Start of Block

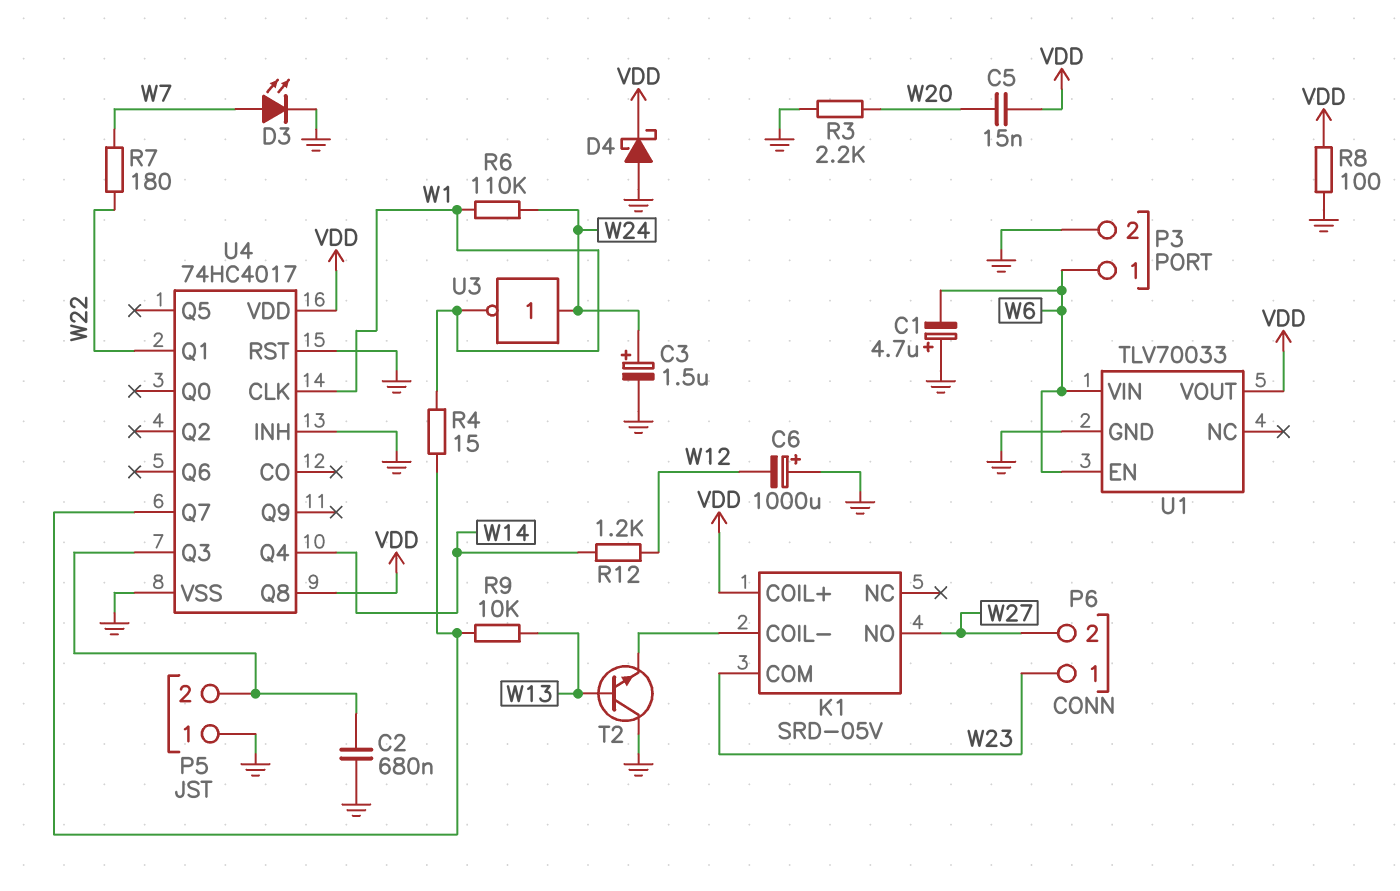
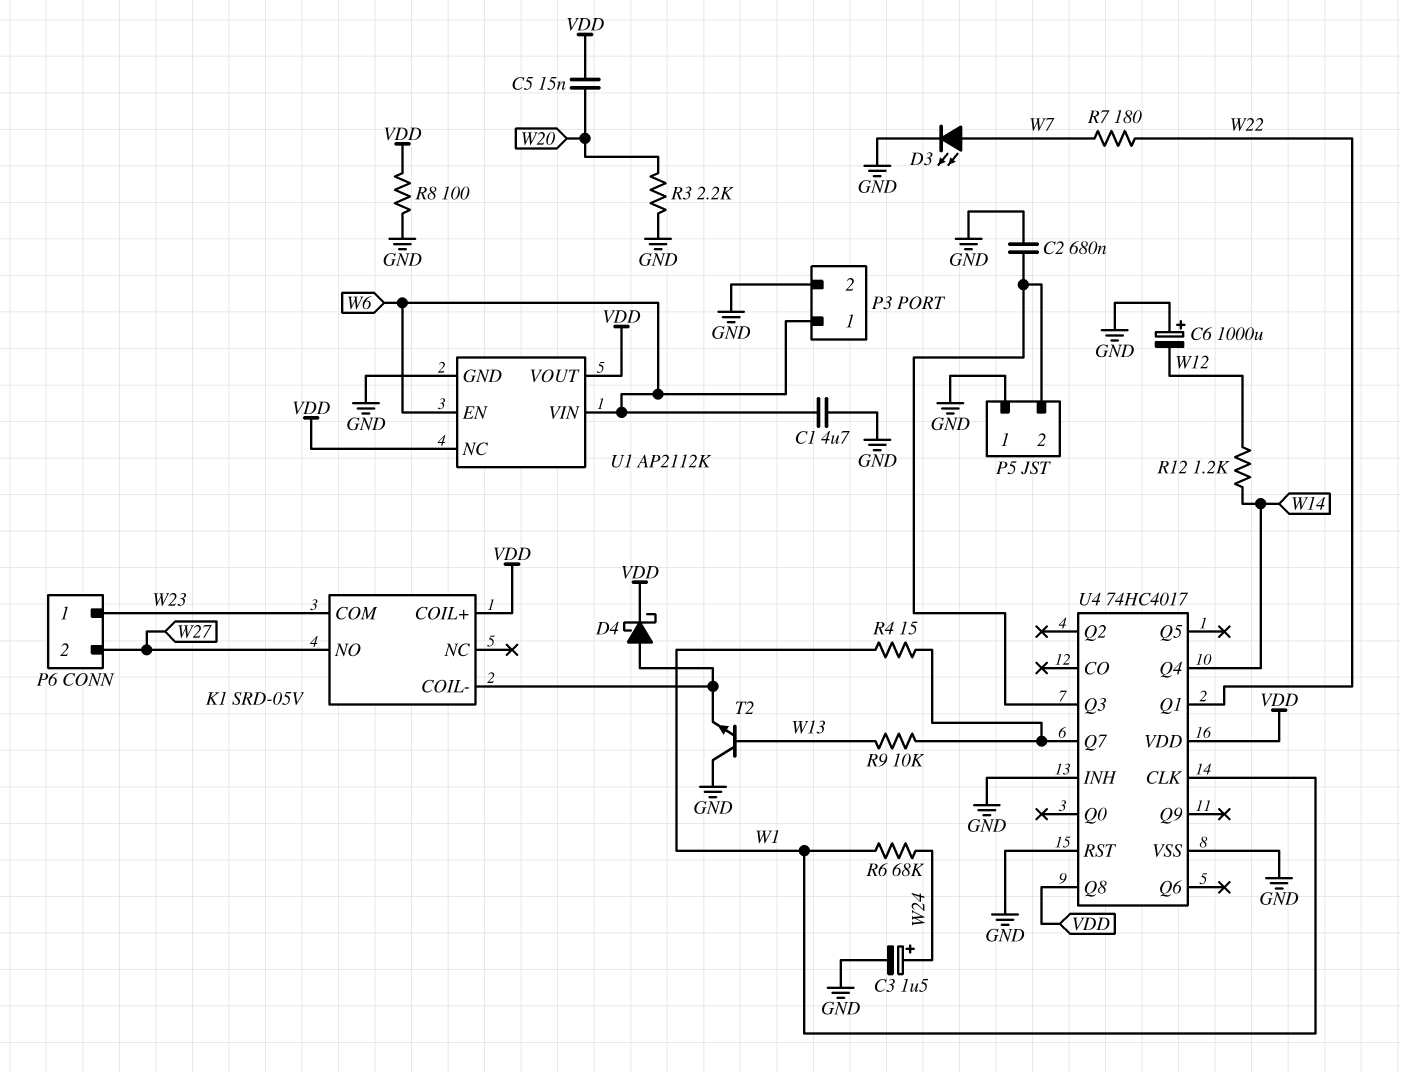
C1: 4.7uF (plus GND, minus W6) -> 4.7uF (GND, W6)
D4: schottky (A GND, K VDD) -> schottky (A K1/COIL-, K VDD)
R6: 110k (W1, W24) -> 68k (W1, W24)
U1: TLV70033 -> AP2112K
U1 pin NC: none -> VDD
U3: NOT (in W24, out W1) -> none

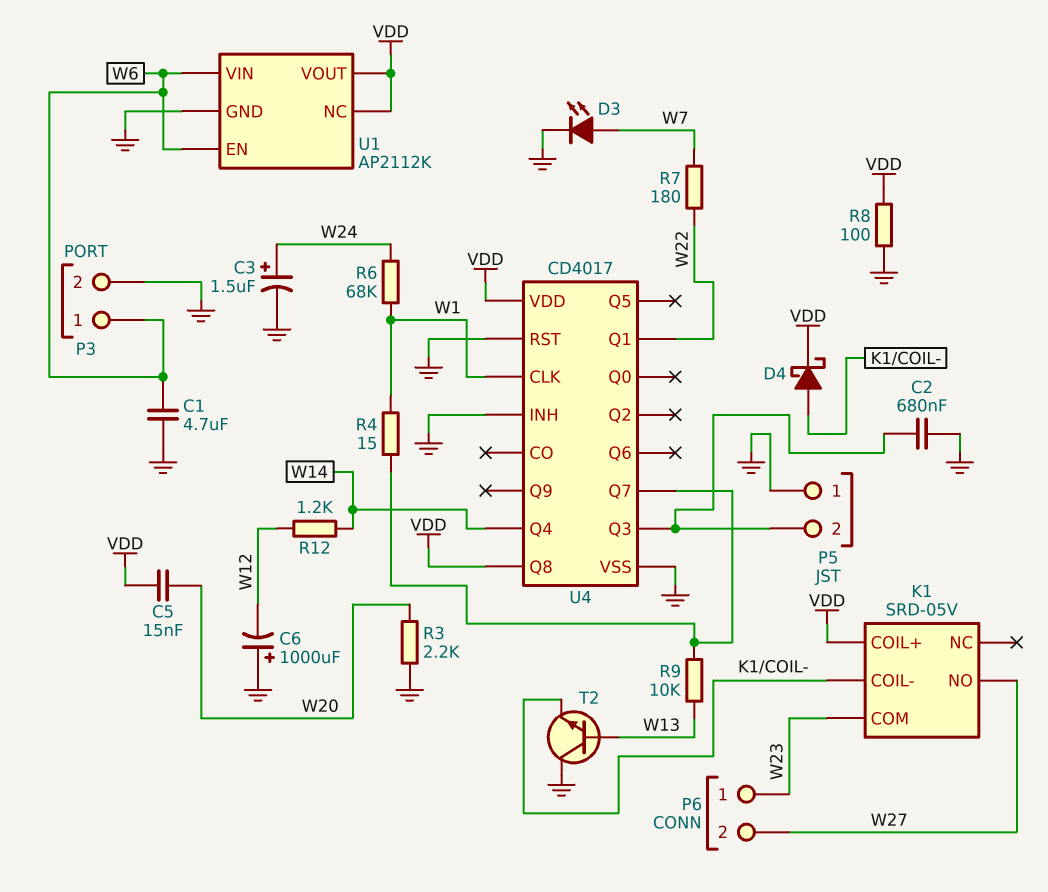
U4: 74HC4017 -> CD4017

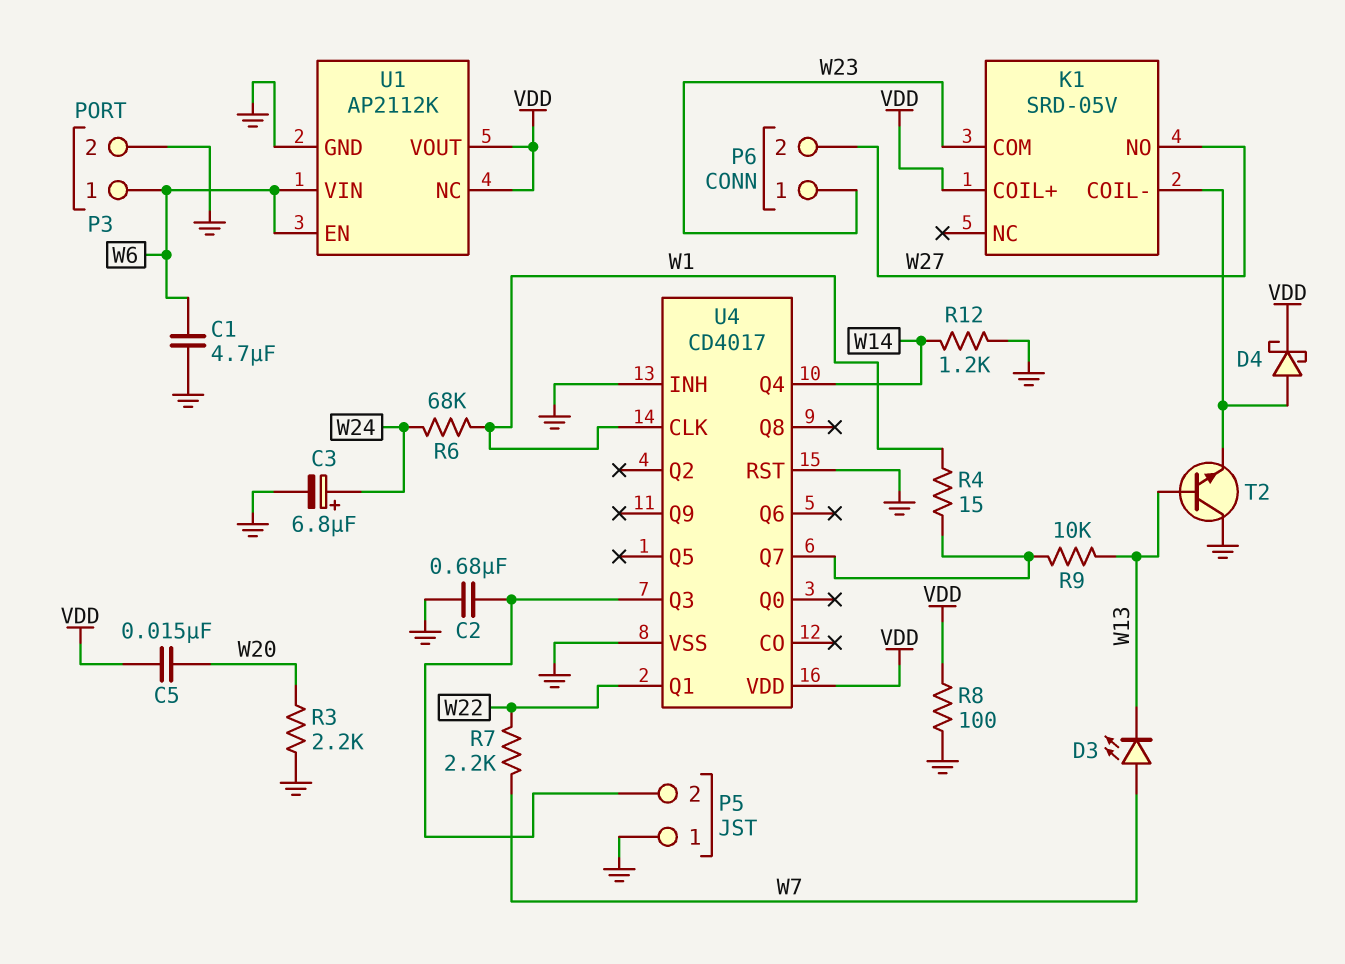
C3: 1.5uF (plus W24, minus GND) -> 6.8uF (plus W24, minus GND)
C6: 1000uF (plus GND, minus W12) -> none
D3: LED (A W7, K GND) -> LED (A W7, K W13)
R7: 180 (W7, W22) -> 2.2k (W7, W22)
R12: 1.2k (W12, W14) -> 1.2k (GND, W14)
U4 pin Q8: VDD -> none

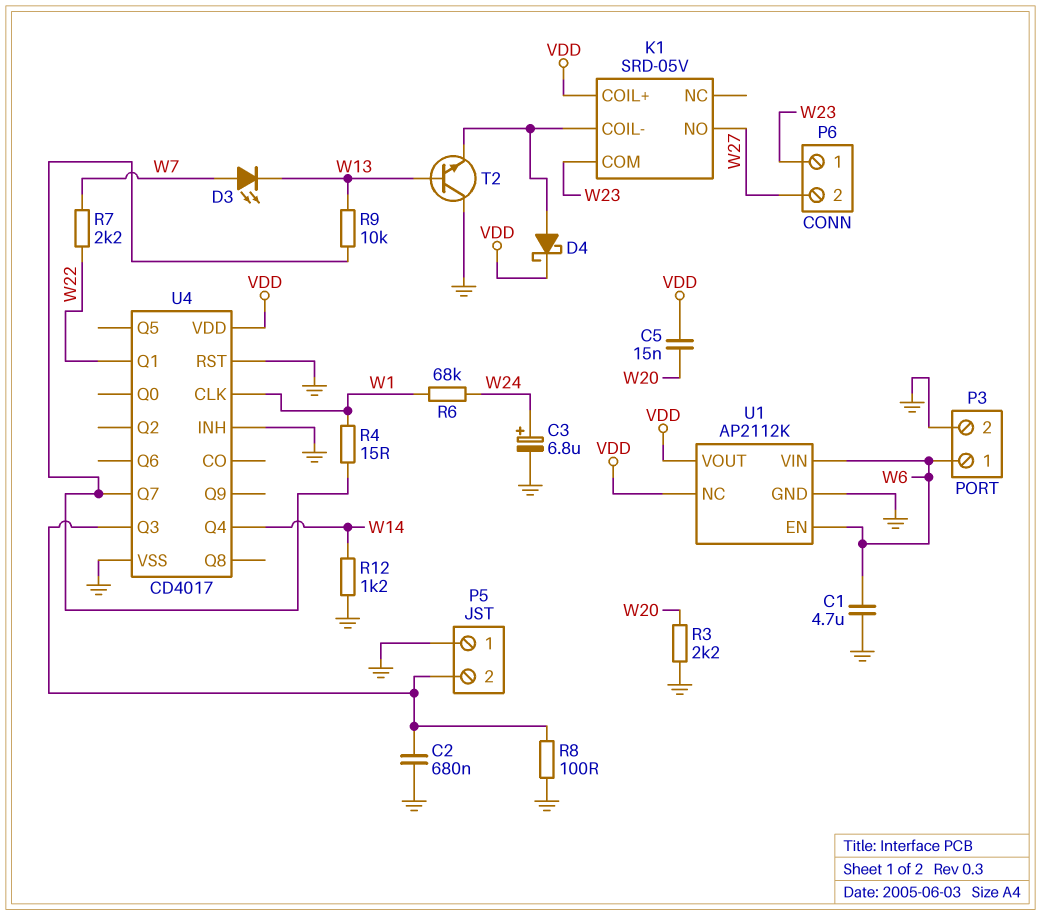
R8: 100 (GND, VDD) -> 100 (GND, P5/2)

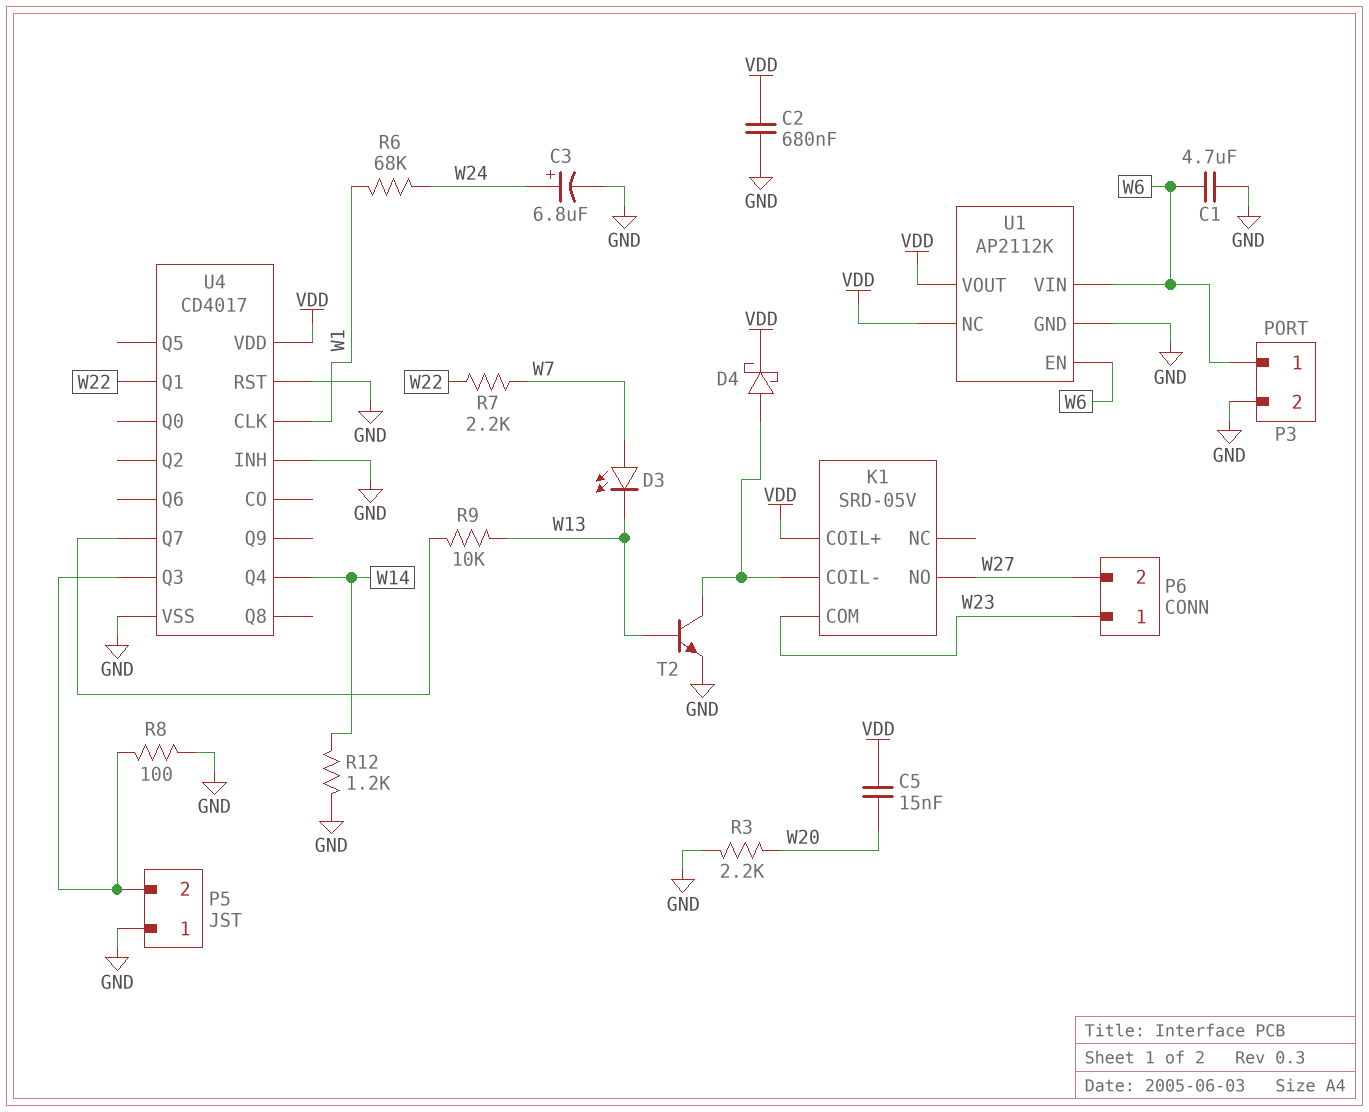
C2: 680nF (GND, P5/2) -> 680nF (GND, VDD)
R4: 15 (U4/Q7, W1) -> none
T2: NPN (B W13, C GND, E K1/COIL-) -> NPN (B W13, C K1/COIL-, E GND)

End of Block

Print, exactly, each line above from the one with "D4: schottky (A" to the one with "D3: LED (A W7, K GND) -> LED (A W7, K W13)", end lines included. Leave pictures out of it.

D4: schottky (A GND, K VDD) -> schottky (A K1/COIL-, K VDD)
R6: 110k (W1, W24) -> 68k (W1, W24)
U1: TLV70033 -> AP2112K
U1 pin NC: none -> VDD
U3: NOT (in W24, out W1) -> none

U4: 74HC4017 -> CD4017

C3: 1.5uF (plus W24, minus GND) -> 6.8uF (plus W24, minus GND)
C6: 1000uF (plus GND, minus W12) -> none
D3: LED (A W7, K GND) -> LED (A W7, K W13)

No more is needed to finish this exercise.